Task details = Without copying the images, write out all the entries below verbatim.

[Entries taken from a collection]
• • • • • • •

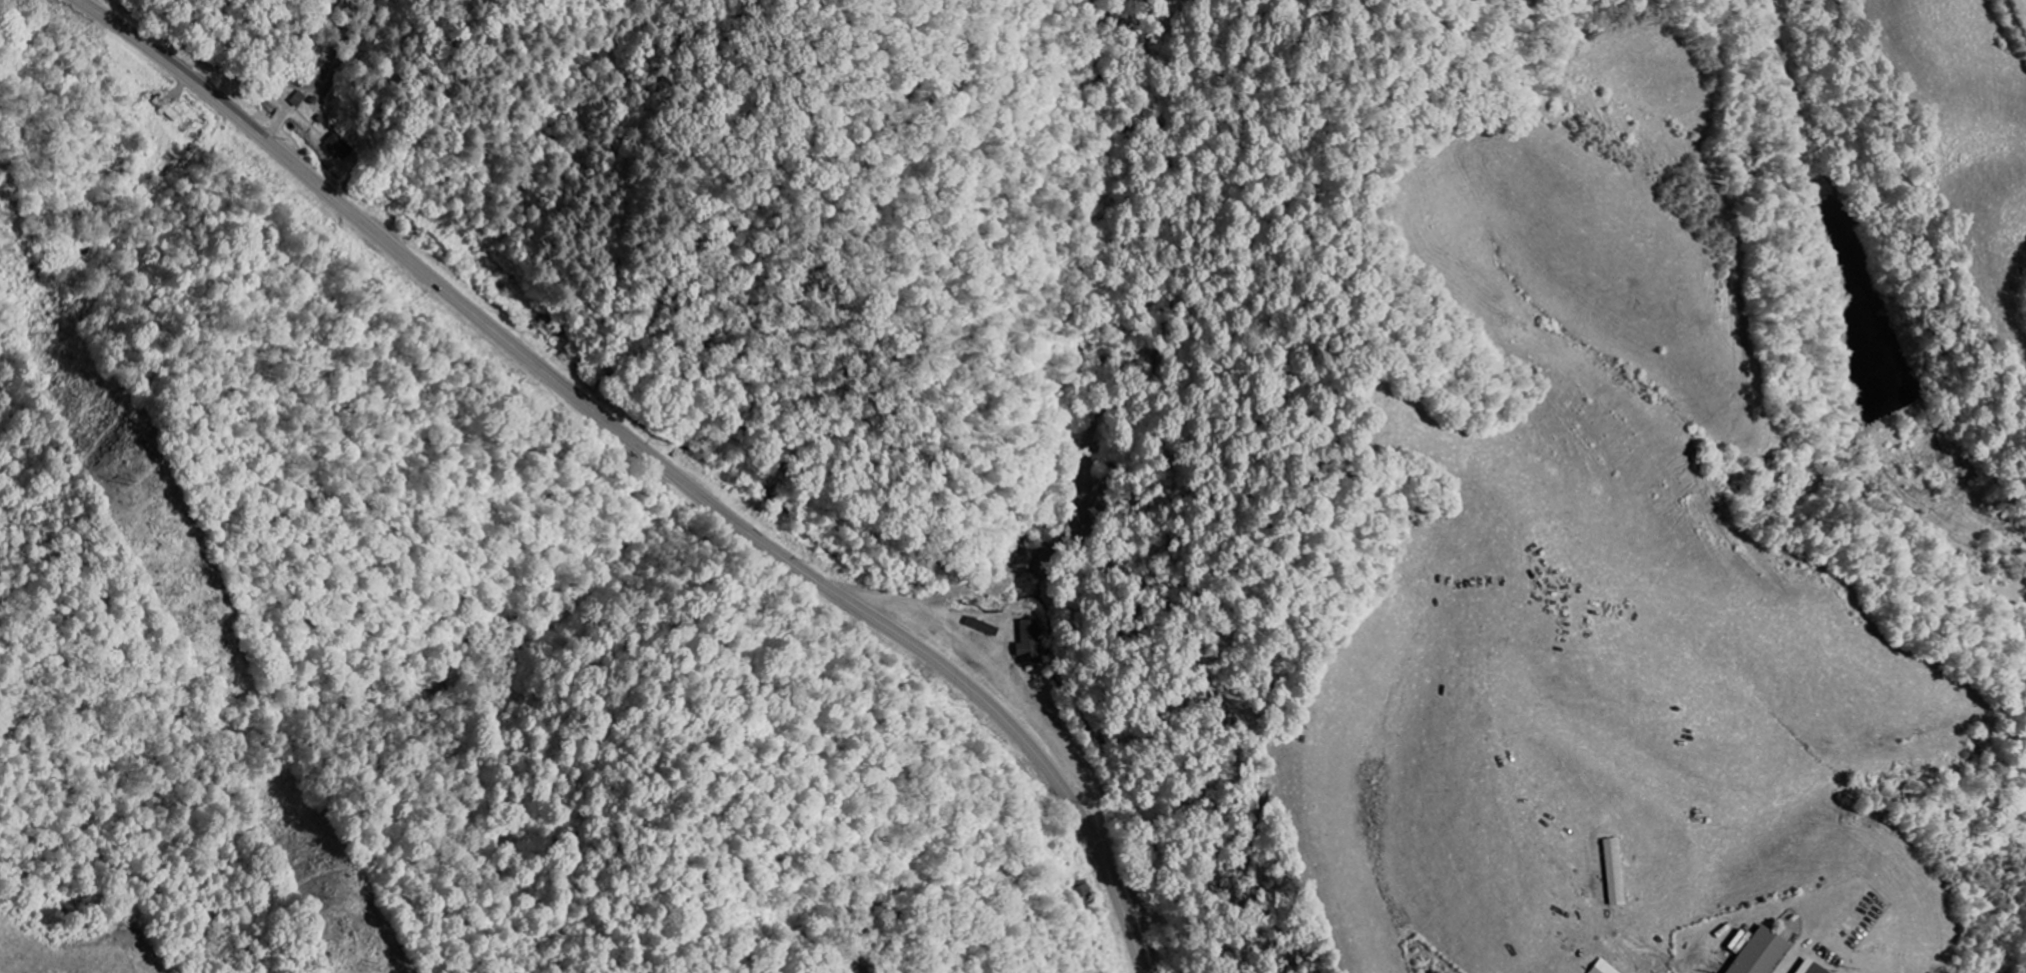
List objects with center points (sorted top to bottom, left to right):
road: (2016, 19)
road: (653, 456)
building: (1614, 872)
building: (1761, 953)
building: (1601, 967)
building: (1808, 968)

• • • • • • •

Solution to the problem =
List objects with center points (sorted top to bottom, left to right):
road: (2016, 19)
road: (653, 456)
building: (1614, 872)
building: (1761, 953)
building: (1601, 967)
building: (1808, 968)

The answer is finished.